++++ RECORD EXCERPTS ++++

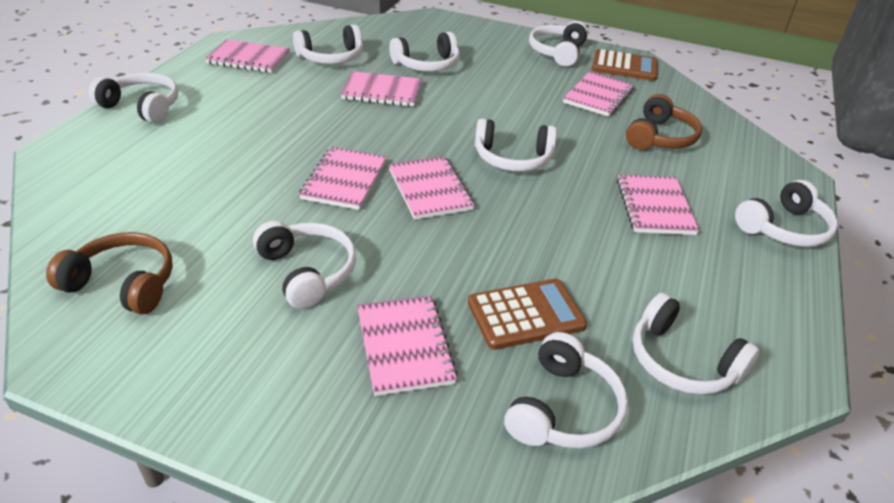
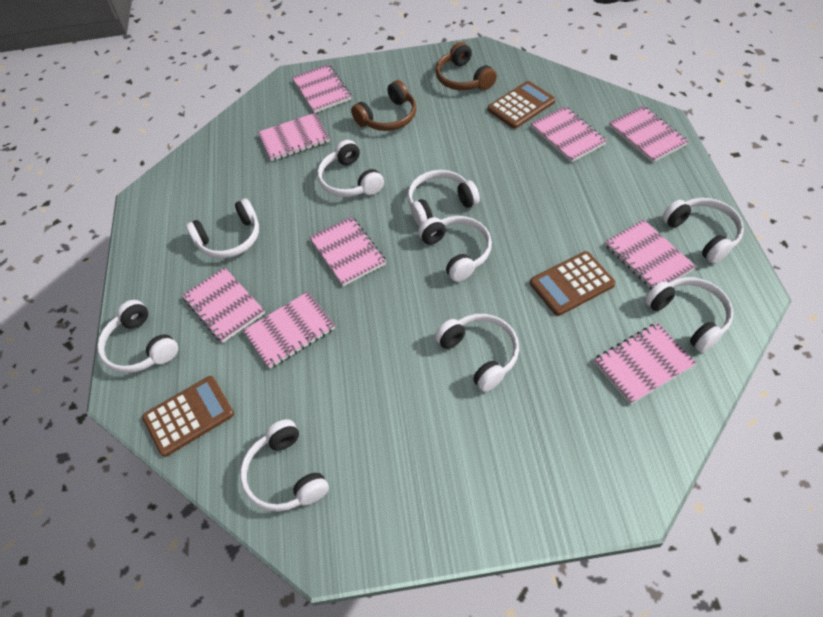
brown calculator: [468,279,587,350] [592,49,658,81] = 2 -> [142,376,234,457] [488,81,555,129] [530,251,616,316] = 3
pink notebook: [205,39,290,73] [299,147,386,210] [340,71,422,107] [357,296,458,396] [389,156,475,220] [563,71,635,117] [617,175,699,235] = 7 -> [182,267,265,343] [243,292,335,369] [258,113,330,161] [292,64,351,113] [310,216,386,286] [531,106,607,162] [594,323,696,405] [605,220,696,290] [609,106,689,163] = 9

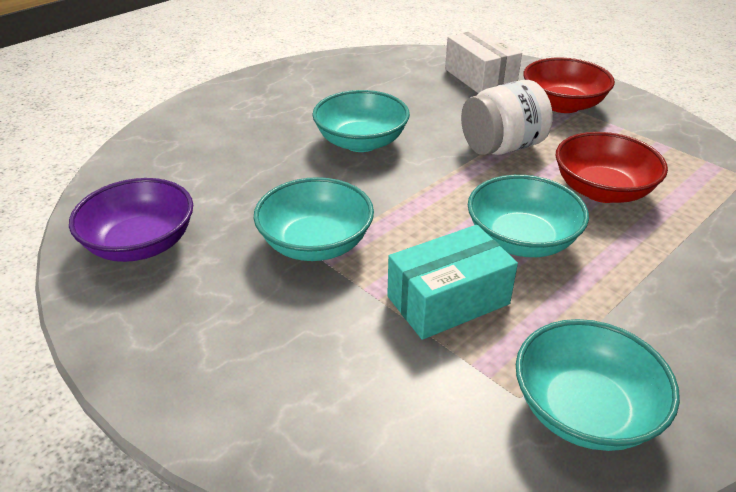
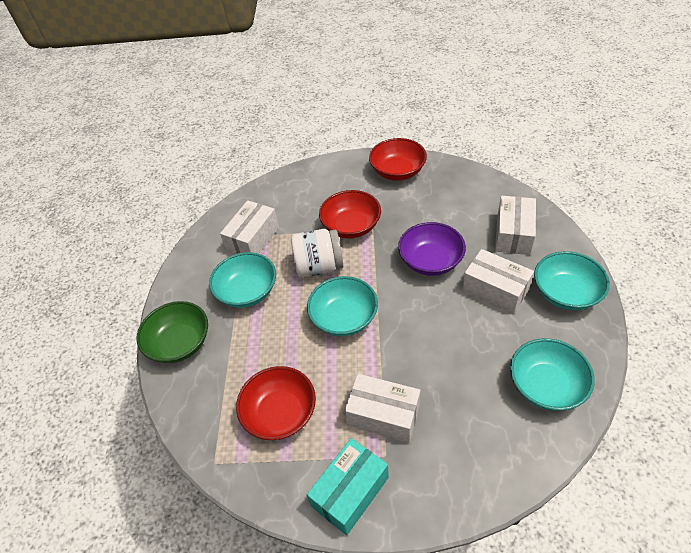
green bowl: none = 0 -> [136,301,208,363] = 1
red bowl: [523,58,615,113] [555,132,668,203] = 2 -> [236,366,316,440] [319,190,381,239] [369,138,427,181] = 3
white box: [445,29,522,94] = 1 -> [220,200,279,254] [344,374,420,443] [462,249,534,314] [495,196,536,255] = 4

++++
++++ RECORD EXCERPTS ++++

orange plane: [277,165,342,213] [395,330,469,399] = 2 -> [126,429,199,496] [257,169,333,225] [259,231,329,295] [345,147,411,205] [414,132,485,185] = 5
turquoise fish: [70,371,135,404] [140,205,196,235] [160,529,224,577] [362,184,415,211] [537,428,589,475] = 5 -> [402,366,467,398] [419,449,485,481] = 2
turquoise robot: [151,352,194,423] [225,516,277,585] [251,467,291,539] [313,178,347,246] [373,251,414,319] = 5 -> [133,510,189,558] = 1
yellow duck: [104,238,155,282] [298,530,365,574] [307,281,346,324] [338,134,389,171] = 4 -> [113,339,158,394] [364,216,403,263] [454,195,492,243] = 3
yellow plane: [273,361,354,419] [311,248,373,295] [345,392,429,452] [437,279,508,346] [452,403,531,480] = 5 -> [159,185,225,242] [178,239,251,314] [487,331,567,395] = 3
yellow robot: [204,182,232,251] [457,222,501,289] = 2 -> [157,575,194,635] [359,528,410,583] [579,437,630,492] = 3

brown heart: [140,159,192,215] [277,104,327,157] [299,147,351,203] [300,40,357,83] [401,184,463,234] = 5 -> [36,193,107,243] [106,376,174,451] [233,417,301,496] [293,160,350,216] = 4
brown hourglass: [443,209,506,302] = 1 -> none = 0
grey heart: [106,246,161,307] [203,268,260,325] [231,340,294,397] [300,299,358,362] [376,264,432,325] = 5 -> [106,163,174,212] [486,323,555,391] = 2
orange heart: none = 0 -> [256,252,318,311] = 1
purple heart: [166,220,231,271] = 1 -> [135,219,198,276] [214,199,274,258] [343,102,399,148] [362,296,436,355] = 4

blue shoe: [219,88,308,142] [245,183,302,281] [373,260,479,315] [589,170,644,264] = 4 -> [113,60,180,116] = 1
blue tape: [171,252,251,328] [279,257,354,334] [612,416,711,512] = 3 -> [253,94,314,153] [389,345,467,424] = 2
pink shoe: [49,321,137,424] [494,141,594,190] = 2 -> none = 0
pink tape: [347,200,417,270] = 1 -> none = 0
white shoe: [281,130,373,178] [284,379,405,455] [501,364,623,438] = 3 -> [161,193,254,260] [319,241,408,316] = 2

++++

* _EXERCISE INSTRUCTIONS_: Output only the lines above from the one containing "brown calculator: [468,279,587,350]" to the one containing "green bowl: none = 0 -> [136,301,208,363] = 1", both included, exactly as written and with no pictures.

* _RESULT OF THIS EXERCISE_:
brown calculator: [468,279,587,350] [592,49,658,81] = 2 -> [142,376,234,457] [488,81,555,129] [530,251,616,316] = 3
pink notebook: [205,39,290,73] [299,147,386,210] [340,71,422,107] [357,296,458,396] [389,156,475,220] [563,71,635,117] [617,175,699,235] = 7 -> [182,267,265,343] [243,292,335,369] [258,113,330,161] [292,64,351,113] [310,216,386,286] [531,106,607,162] [594,323,696,405] [605,220,696,290] [609,106,689,163] = 9

green bowl: none = 0 -> [136,301,208,363] = 1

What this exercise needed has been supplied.